* **What is required**
Write out every entry word for word.
-- Data for analysis follows --
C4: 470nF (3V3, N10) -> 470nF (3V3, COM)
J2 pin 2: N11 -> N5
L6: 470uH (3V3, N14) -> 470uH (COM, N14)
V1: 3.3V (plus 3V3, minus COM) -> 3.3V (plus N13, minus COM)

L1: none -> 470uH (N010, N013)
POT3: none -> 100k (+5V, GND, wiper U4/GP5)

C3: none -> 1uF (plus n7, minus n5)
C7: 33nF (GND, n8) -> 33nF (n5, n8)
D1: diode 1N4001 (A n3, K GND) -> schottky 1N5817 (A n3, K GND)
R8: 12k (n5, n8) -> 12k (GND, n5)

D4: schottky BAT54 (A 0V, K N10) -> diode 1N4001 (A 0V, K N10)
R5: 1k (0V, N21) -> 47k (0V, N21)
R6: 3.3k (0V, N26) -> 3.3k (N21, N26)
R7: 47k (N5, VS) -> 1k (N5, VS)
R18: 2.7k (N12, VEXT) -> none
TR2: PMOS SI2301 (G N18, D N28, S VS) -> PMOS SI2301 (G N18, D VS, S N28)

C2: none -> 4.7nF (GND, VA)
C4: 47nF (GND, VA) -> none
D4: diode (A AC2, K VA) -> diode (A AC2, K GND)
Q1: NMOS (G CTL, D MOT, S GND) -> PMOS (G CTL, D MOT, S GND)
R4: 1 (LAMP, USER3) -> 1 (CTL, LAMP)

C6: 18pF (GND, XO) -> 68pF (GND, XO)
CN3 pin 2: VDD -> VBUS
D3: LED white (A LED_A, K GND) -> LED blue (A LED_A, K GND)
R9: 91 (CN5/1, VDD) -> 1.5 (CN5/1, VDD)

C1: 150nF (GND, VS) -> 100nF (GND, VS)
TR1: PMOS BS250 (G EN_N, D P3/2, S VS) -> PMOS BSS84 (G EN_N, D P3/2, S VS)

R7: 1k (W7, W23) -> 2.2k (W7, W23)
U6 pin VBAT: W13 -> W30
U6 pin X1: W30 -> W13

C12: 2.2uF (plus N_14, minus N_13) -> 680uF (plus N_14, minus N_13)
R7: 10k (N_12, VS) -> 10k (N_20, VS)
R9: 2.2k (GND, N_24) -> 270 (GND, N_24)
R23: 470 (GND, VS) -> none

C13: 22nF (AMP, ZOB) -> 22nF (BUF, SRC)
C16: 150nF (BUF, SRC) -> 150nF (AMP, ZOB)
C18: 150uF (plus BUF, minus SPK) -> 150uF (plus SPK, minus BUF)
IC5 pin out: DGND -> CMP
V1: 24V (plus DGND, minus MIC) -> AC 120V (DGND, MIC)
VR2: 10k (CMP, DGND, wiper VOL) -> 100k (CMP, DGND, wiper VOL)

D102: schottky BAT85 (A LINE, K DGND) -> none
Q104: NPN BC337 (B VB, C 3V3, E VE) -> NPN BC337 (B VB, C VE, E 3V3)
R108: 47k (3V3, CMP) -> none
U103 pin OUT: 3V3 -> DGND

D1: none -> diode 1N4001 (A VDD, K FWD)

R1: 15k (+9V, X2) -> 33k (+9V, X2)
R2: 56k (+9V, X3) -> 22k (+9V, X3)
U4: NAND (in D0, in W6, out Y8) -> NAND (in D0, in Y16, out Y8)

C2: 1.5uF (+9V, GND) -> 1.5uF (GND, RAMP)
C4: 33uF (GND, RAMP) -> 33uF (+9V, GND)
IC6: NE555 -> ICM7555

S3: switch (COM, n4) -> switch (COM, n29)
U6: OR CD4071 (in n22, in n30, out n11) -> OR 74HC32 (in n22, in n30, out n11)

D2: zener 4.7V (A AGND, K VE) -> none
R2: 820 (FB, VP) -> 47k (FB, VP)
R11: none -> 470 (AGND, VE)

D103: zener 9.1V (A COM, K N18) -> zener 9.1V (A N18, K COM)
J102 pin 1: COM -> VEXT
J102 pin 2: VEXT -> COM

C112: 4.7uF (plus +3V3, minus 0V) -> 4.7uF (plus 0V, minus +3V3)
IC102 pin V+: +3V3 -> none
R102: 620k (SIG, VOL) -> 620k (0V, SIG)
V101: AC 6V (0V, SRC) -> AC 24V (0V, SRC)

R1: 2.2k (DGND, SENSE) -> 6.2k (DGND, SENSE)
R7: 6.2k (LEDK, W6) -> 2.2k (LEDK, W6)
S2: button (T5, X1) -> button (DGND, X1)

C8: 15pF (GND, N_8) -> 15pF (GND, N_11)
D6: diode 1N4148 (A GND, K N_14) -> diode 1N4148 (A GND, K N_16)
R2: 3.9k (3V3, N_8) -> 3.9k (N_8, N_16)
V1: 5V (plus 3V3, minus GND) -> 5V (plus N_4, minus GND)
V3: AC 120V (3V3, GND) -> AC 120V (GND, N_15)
-- Data for analysis concluded --
* **Task answer**
C4: 470nF (3V3, N10) -> 470nF (3V3, COM)
J2 pin 2: N11 -> N5
L6: 470uH (3V3, N14) -> 470uH (COM, N14)
V1: 3.3V (plus 3V3, minus COM) -> 3.3V (plus N13, minus COM)

L1: none -> 470uH (N010, N013)
POT3: none -> 100k (+5V, GND, wiper U4/GP5)

C3: none -> 1uF (plus n7, minus n5)
C7: 33nF (GND, n8) -> 33nF (n5, n8)
D1: diode 1N4001 (A n3, K GND) -> schottky 1N5817 (A n3, K GND)
R8: 12k (n5, n8) -> 12k (GND, n5)

D4: schottky BAT54 (A 0V, K N10) -> diode 1N4001 (A 0V, K N10)
R5: 1k (0V, N21) -> 47k (0V, N21)
R6: 3.3k (0V, N26) -> 3.3k (N21, N26)
R7: 47k (N5, VS) -> 1k (N5, VS)
R18: 2.7k (N12, VEXT) -> none
TR2: PMOS SI2301 (G N18, D N28, S VS) -> PMOS SI2301 (G N18, D VS, S N28)

C2: none -> 4.7nF (GND, VA)
C4: 47nF (GND, VA) -> none
D4: diode (A AC2, K VA) -> diode (A AC2, K GND)
Q1: NMOS (G CTL, D MOT, S GND) -> PMOS (G CTL, D MOT, S GND)
R4: 1 (LAMP, USER3) -> 1 (CTL, LAMP)

C6: 18pF (GND, XO) -> 68pF (GND, XO)
CN3 pin 2: VDD -> VBUS
D3: LED white (A LED_A, K GND) -> LED blue (A LED_A, K GND)
R9: 91 (CN5/1, VDD) -> 1.5 (CN5/1, VDD)

C1: 150nF (GND, VS) -> 100nF (GND, VS)
TR1: PMOS BS250 (G EN_N, D P3/2, S VS) -> PMOS BSS84 (G EN_N, D P3/2, S VS)

R7: 1k (W7, W23) -> 2.2k (W7, W23)
U6 pin VBAT: W13 -> W30
U6 pin X1: W30 -> W13

C12: 2.2uF (plus N_14, minus N_13) -> 680uF (plus N_14, minus N_13)
R7: 10k (N_12, VS) -> 10k (N_20, VS)
R9: 2.2k (GND, N_24) -> 270 (GND, N_24)
R23: 470 (GND, VS) -> none

C13: 22nF (AMP, ZOB) -> 22nF (BUF, SRC)
C16: 150nF (BUF, SRC) -> 150nF (AMP, ZOB)
C18: 150uF (plus BUF, minus SPK) -> 150uF (plus SPK, minus BUF)
IC5 pin out: DGND -> CMP
V1: 24V (plus DGND, minus MIC) -> AC 120V (DGND, MIC)
VR2: 10k (CMP, DGND, wiper VOL) -> 100k (CMP, DGND, wiper VOL)

D102: schottky BAT85 (A LINE, K DGND) -> none
Q104: NPN BC337 (B VB, C 3V3, E VE) -> NPN BC337 (B VB, C VE, E 3V3)
R108: 47k (3V3, CMP) -> none
U103 pin OUT: 3V3 -> DGND

D1: none -> diode 1N4001 (A VDD, K FWD)

R1: 15k (+9V, X2) -> 33k (+9V, X2)
R2: 56k (+9V, X3) -> 22k (+9V, X3)
U4: NAND (in D0, in W6, out Y8) -> NAND (in D0, in Y16, out Y8)

C2: 1.5uF (+9V, GND) -> 1.5uF (GND, RAMP)
C4: 33uF (GND, RAMP) -> 33uF (+9V, GND)
IC6: NE555 -> ICM7555

S3: switch (COM, n4) -> switch (COM, n29)
U6: OR CD4071 (in n22, in n30, out n11) -> OR 74HC32 (in n22, in n30, out n11)

D2: zener 4.7V (A AGND, K VE) -> none
R2: 820 (FB, VP) -> 47k (FB, VP)
R11: none -> 470 (AGND, VE)

D103: zener 9.1V (A COM, K N18) -> zener 9.1V (A N18, K COM)
J102 pin 1: COM -> VEXT
J102 pin 2: VEXT -> COM

C112: 4.7uF (plus +3V3, minus 0V) -> 4.7uF (plus 0V, minus +3V3)
IC102 pin V+: +3V3 -> none
R102: 620k (SIG, VOL) -> 620k (0V, SIG)
V101: AC 6V (0V, SRC) -> AC 24V (0V, SRC)

R1: 2.2k (DGND, SENSE) -> 6.2k (DGND, SENSE)
R7: 6.2k (LEDK, W6) -> 2.2k (LEDK, W6)
S2: button (T5, X1) -> button (DGND, X1)

C8: 15pF (GND, N_8) -> 15pF (GND, N_11)
D6: diode 1N4148 (A GND, K N_14) -> diode 1N4148 (A GND, K N_16)
R2: 3.9k (3V3, N_8) -> 3.9k (N_8, N_16)
V1: 5V (plus 3V3, minus GND) -> 5V (plus N_4, minus GND)
V3: AC 120V (3V3, GND) -> AC 120V (GND, N_15)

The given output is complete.